# RECORDS PROVIDED:
※ ※ ※

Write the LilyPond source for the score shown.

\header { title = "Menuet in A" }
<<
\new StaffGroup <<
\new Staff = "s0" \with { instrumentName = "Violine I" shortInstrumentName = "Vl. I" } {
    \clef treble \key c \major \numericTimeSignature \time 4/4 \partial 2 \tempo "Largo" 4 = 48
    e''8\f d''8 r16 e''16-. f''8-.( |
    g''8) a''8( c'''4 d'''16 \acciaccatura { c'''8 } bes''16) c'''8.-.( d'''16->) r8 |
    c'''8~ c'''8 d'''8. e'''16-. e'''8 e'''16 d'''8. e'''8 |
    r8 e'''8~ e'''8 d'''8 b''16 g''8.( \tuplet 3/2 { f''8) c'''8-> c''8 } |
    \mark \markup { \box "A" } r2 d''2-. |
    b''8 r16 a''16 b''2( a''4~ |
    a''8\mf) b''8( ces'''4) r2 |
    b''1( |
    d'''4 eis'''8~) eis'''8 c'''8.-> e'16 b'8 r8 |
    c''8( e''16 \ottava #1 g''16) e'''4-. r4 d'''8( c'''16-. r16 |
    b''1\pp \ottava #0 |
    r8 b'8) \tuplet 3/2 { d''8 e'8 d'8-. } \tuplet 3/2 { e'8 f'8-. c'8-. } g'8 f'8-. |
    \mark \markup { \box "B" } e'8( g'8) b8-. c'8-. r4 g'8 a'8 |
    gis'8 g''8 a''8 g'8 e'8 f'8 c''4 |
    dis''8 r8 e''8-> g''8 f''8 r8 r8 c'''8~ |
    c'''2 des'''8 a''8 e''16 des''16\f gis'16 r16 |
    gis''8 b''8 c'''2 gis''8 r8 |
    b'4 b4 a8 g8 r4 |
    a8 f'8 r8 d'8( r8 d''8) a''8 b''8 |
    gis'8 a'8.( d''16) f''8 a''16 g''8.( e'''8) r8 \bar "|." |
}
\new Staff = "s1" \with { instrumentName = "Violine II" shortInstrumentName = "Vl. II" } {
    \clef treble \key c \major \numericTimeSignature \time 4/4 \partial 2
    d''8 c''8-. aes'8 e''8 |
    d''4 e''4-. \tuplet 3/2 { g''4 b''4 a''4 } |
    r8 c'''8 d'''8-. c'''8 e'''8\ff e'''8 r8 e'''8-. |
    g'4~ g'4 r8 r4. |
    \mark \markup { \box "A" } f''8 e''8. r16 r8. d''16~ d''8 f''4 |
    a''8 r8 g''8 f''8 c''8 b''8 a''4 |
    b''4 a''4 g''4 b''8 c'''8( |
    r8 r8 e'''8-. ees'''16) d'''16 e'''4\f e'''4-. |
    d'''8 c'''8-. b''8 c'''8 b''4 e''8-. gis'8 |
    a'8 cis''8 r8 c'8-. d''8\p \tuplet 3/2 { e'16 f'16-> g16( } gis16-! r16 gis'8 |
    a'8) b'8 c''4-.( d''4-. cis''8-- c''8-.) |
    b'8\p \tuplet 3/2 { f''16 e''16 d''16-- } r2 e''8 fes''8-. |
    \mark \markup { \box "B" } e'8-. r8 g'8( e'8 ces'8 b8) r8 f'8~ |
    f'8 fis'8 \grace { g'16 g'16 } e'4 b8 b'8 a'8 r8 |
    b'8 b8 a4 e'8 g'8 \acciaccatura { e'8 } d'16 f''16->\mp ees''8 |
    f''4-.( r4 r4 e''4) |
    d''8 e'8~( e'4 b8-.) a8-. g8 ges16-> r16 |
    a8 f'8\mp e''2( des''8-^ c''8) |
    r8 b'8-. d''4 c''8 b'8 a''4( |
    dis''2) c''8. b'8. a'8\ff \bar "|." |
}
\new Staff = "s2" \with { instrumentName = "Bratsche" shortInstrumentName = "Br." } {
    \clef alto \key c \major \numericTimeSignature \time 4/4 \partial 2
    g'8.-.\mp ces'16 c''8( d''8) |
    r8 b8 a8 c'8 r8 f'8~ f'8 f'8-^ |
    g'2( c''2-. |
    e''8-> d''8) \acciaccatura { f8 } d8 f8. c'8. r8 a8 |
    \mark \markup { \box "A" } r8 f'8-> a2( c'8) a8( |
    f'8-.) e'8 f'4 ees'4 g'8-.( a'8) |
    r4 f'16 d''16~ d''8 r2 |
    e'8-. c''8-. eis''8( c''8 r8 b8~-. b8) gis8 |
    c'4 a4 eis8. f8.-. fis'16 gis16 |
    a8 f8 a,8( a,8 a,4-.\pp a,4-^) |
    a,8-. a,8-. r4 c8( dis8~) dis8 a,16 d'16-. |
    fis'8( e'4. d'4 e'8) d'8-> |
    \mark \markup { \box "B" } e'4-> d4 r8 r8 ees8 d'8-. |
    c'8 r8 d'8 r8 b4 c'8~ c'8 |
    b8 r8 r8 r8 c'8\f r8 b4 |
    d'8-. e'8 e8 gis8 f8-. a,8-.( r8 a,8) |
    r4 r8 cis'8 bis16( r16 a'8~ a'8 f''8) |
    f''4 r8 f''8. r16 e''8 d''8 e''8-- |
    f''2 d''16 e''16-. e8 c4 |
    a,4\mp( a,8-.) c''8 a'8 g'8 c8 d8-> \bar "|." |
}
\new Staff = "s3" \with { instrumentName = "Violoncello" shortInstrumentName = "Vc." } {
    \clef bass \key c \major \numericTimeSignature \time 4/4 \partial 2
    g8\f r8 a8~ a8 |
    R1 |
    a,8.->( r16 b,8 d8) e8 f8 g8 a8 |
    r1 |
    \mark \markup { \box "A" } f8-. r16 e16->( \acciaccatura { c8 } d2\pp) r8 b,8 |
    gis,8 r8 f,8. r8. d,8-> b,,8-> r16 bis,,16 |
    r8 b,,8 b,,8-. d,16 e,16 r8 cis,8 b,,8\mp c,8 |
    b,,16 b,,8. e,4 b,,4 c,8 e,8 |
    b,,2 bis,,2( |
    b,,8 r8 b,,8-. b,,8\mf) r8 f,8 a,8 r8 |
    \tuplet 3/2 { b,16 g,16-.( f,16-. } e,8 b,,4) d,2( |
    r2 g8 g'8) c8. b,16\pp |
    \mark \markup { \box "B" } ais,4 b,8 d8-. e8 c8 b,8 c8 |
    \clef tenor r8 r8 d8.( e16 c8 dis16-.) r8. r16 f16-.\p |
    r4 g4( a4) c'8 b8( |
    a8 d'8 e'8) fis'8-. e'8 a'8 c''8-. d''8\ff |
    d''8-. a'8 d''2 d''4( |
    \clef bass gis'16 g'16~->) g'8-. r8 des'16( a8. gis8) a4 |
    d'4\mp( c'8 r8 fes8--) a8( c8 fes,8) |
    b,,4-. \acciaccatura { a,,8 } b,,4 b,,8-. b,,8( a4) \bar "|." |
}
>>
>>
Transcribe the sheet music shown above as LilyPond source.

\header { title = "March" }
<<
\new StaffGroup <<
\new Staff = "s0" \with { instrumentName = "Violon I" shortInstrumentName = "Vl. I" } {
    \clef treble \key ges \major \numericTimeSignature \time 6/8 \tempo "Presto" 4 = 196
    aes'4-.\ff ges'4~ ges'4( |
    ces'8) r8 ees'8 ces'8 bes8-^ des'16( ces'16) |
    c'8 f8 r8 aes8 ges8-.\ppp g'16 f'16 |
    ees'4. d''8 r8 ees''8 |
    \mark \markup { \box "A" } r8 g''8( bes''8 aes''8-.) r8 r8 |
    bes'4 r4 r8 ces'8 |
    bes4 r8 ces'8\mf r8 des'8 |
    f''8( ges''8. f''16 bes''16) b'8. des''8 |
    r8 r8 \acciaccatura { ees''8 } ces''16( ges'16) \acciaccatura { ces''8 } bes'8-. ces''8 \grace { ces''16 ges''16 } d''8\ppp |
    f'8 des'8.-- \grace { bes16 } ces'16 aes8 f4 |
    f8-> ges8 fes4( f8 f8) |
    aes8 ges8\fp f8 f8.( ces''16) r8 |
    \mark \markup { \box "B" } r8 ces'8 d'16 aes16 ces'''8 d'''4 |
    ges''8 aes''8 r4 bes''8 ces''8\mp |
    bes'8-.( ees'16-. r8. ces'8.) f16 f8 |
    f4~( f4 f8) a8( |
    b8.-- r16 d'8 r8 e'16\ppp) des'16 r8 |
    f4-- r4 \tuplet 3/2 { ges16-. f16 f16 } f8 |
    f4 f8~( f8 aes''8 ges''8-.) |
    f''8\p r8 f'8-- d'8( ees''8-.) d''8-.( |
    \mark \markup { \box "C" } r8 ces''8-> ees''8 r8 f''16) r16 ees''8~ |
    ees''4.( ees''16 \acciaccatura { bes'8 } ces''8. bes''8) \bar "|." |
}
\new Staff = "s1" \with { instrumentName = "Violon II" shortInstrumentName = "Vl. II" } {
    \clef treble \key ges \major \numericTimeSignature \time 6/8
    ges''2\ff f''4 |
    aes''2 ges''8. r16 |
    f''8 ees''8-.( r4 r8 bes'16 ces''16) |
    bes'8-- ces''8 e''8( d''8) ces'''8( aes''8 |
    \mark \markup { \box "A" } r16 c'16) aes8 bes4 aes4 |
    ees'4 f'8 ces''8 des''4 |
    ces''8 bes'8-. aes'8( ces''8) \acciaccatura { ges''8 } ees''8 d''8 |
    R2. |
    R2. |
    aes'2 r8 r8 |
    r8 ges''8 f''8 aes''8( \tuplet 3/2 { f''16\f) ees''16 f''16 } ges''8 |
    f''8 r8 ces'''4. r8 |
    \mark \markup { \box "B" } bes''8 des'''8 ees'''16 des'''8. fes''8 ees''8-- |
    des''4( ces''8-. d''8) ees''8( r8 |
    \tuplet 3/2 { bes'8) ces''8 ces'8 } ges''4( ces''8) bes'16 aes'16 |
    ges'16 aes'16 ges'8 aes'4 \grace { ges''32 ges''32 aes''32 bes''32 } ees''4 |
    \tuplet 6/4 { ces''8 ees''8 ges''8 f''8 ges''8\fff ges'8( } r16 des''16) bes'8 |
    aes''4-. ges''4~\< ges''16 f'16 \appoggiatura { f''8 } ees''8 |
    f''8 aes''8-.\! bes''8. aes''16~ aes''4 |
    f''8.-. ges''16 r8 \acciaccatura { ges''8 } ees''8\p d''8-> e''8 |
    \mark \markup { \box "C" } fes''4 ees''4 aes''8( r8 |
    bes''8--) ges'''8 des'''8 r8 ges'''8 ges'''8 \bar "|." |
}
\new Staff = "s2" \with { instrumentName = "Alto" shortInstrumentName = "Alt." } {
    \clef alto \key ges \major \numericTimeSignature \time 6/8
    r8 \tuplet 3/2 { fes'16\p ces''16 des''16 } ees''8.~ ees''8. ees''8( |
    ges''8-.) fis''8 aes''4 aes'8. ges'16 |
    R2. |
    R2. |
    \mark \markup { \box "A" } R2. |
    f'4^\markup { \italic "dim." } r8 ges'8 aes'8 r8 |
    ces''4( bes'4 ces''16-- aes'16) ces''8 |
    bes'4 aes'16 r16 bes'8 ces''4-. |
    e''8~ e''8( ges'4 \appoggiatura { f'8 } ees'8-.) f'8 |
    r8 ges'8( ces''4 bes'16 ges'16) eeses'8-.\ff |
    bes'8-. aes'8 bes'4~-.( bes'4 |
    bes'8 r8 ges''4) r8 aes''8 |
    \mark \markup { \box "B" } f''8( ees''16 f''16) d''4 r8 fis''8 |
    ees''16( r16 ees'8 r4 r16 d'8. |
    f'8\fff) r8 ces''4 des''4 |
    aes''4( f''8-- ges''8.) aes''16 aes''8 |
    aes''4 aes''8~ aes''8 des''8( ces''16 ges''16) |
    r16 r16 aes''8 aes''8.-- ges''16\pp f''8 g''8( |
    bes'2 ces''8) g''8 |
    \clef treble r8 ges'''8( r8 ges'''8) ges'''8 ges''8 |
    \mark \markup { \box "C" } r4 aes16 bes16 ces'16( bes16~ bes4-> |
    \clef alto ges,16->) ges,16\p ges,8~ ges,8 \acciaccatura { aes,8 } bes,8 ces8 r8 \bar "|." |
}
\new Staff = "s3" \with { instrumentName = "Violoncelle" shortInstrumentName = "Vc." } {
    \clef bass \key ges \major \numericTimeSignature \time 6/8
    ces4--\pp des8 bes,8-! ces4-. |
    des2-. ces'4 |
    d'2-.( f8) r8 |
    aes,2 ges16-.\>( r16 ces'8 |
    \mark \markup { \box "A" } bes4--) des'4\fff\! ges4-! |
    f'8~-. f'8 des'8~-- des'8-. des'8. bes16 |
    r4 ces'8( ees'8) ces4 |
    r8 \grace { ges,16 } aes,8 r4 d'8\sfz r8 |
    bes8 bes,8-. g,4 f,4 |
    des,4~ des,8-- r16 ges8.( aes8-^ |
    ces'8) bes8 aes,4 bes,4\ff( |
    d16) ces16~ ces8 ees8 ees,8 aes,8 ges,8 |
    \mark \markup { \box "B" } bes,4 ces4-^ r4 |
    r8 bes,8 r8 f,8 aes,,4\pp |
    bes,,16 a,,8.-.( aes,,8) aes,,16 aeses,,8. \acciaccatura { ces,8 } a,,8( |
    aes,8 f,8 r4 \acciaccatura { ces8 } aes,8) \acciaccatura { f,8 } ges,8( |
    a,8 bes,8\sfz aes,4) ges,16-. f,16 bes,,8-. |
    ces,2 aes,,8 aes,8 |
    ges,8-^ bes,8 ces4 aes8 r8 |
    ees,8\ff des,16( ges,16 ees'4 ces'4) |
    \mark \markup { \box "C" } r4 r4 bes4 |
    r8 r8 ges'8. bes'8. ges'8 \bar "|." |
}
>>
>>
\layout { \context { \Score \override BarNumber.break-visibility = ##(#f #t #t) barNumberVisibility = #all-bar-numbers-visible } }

※ ※ ※

# INSTRUCTION:
Count the lines in the records above that contain the string "Violine", with case counting. Reply with the number alone.

# ANSWER TO THIS PROBLEM:
2